### What the exercise asks
Find the number of lines containing the string "none" in the data. Answer with the number by itself.

Data supplied: Begin

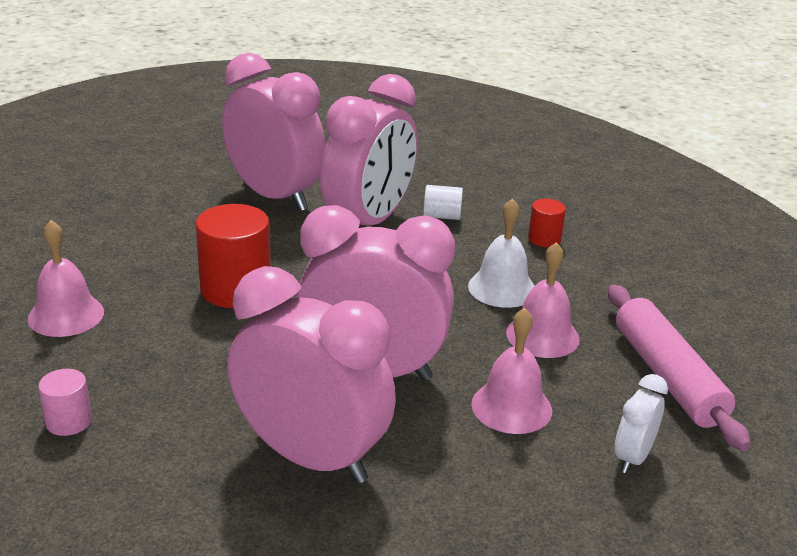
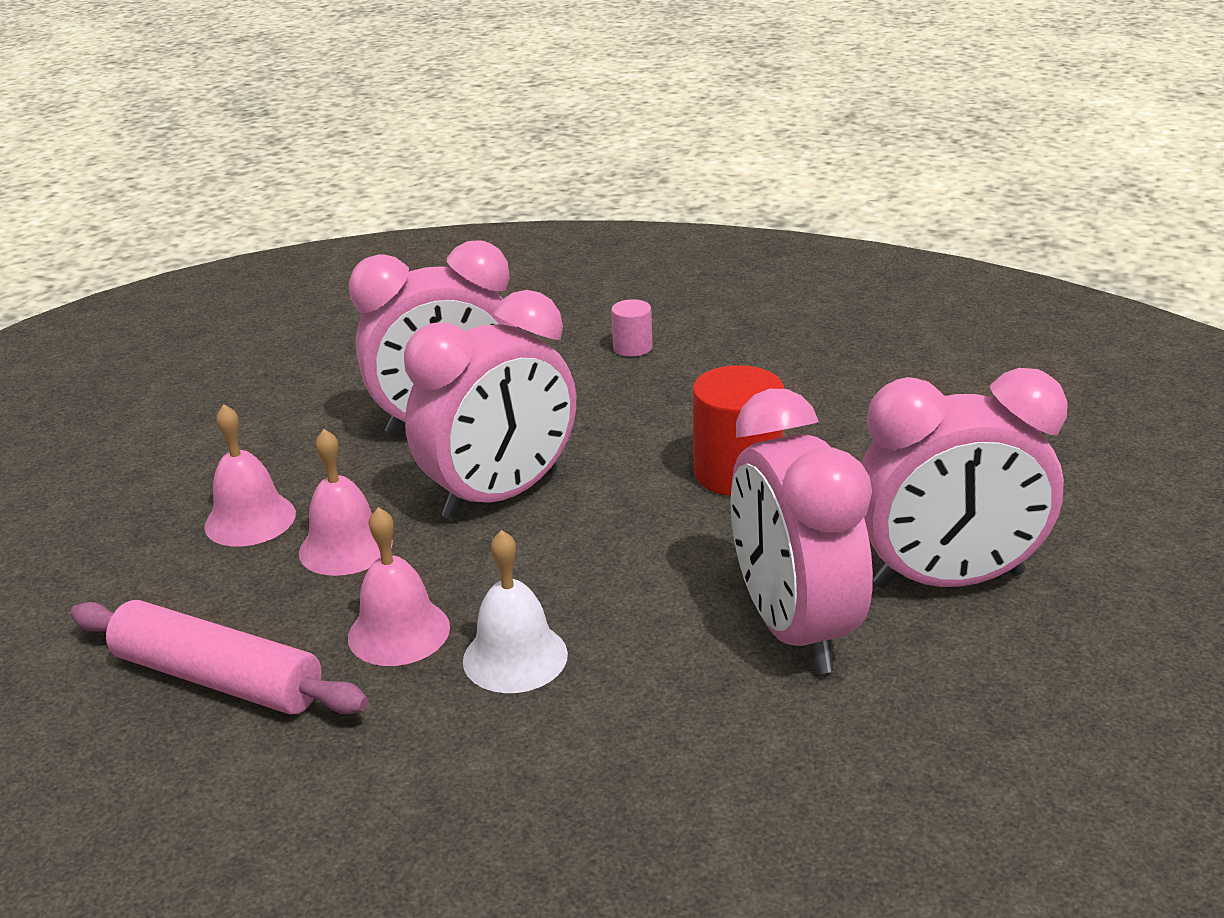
camera: 135 degrees right, 0 degrees up
(66, 315) = (794, 377): pink bell -> pink bell (250, 519)
(442, 216) = (743, 708): white cylinder -> none
(544, 239) = (570, 778): red cylinder -> none
(632, 457) = (194, 576): white clock -> none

Data supplied: End

### Your response
3